▸ Exercise brief:
Each line of the data below holding the word "none" must be copied.

Start of Dataset entries

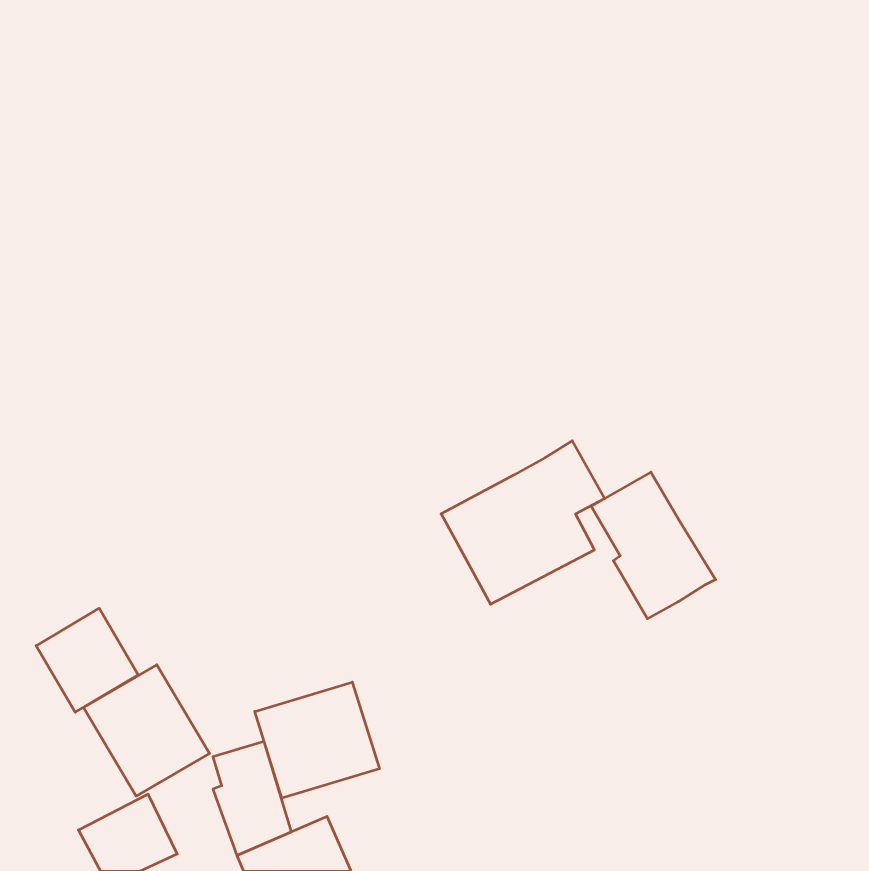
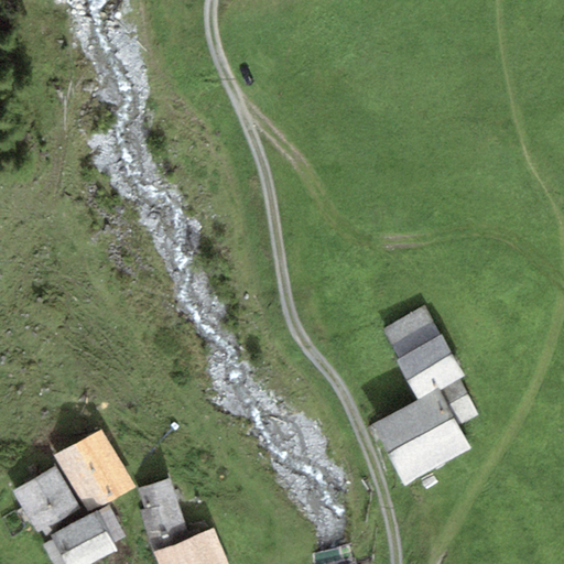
building: [441,441,605,604] -> [371,378,477,484]
building: [36,608,138,712] -> [13,467,79,534]
building: [255,682,379,798] -> none

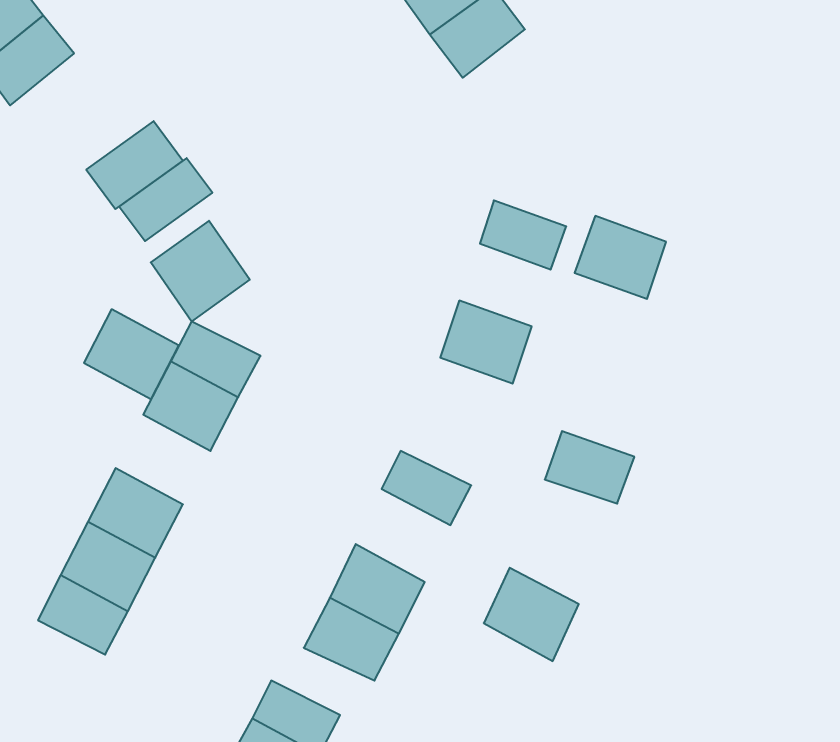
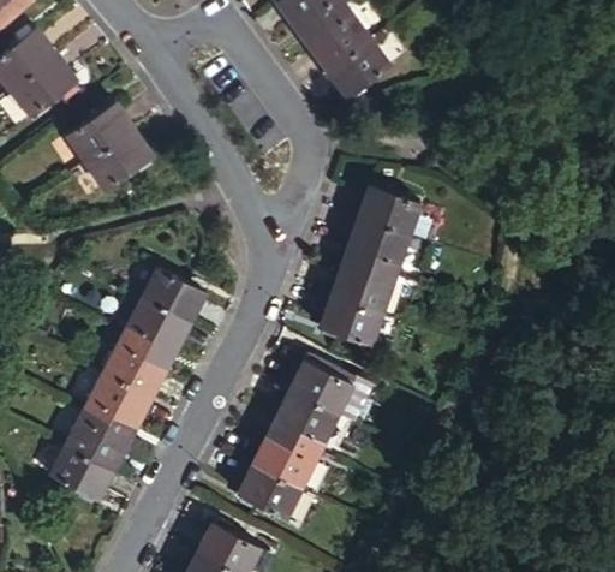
building: [119,158,212,241] -> [67,106,132,163]
building: [575,216,666,299] -> [345,215,408,273]
building: [151,221,250,321] -> none
building: [84,309,179,399] -> [106,334,172,397]
building: [545,431,634,504] -> [320,294,382,345]
building: [484,568,579,661] -> [273,386,339,451]

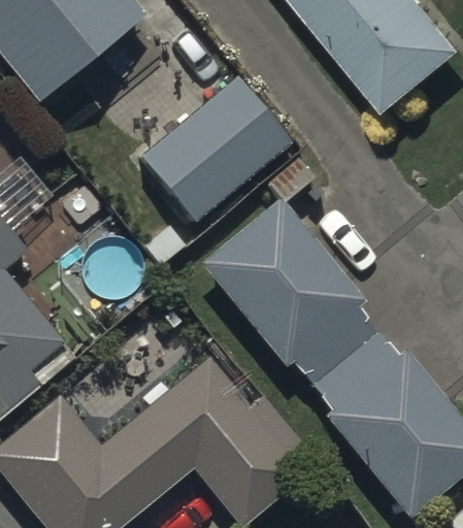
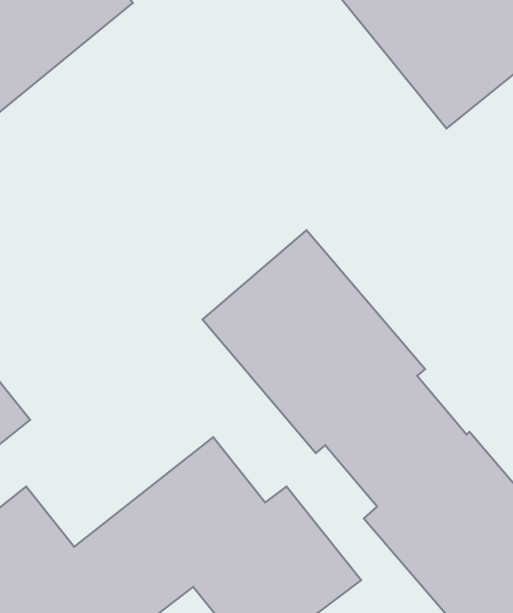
building: [140,77,291,223] -> none

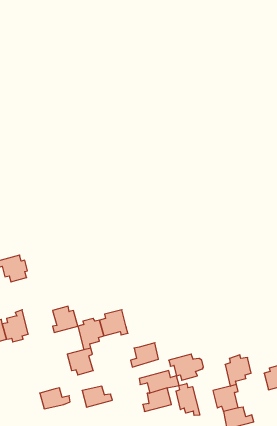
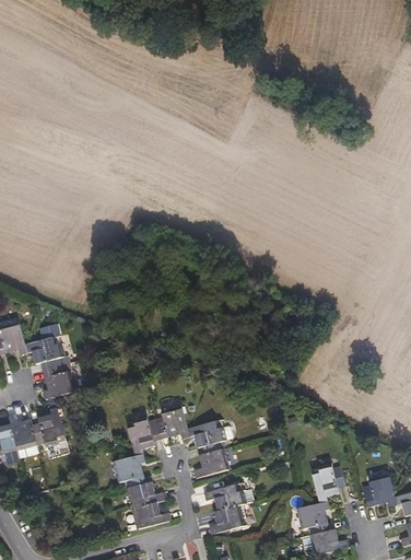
building: [53,306,78,332] -> [43,365,74,398]
building: [169,354,203,380] -> [188,420,232,453]
building: [176,383,200,415] -> none
building: [40,388,70,409] -> [127,481,165,508]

End of Dataset entries

▸ Result for this task:
building: [255,682,379,798] -> none
building: [151,221,250,321] -> none
building: [140,77,291,223] -> none
building: [176,383,200,415] -> none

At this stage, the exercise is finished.